### Data segment:

---+---

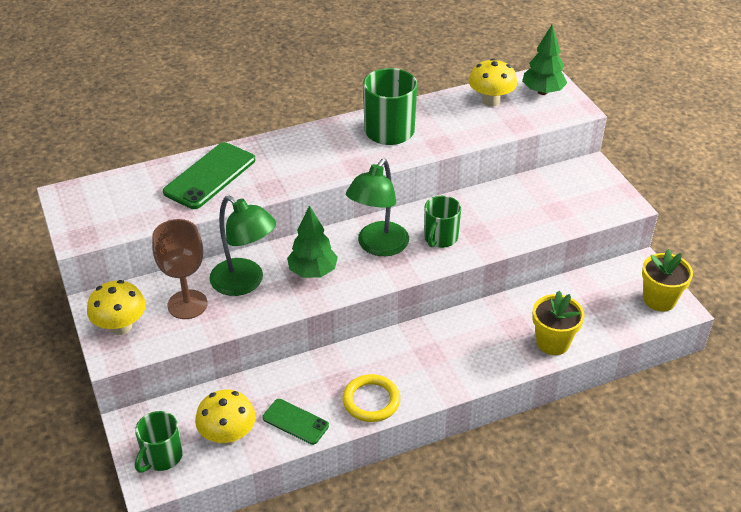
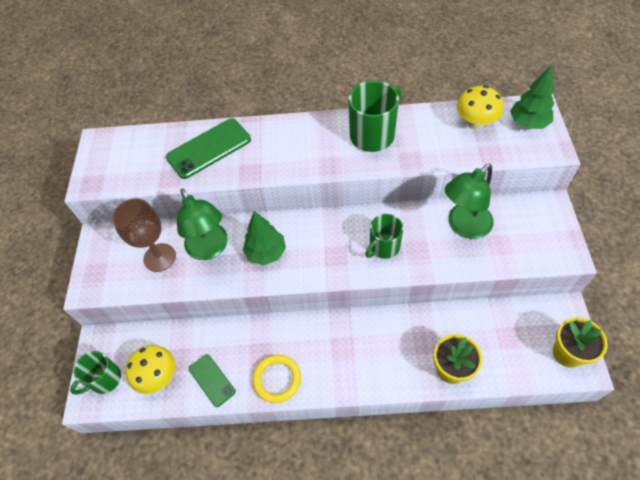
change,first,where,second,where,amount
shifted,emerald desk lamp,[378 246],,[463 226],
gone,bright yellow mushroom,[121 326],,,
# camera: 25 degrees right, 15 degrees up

---+---

### Directions:
The whole listing must come back verbatim, with no pictures included.

### Completed exercise:
change,first,where,second,where,amount
shifted,emerald desk lamp,[378 246],,[463 226],
gone,bright yellow mushroom,[121 326],,,
# camera: 25 degrees right, 15 degrees up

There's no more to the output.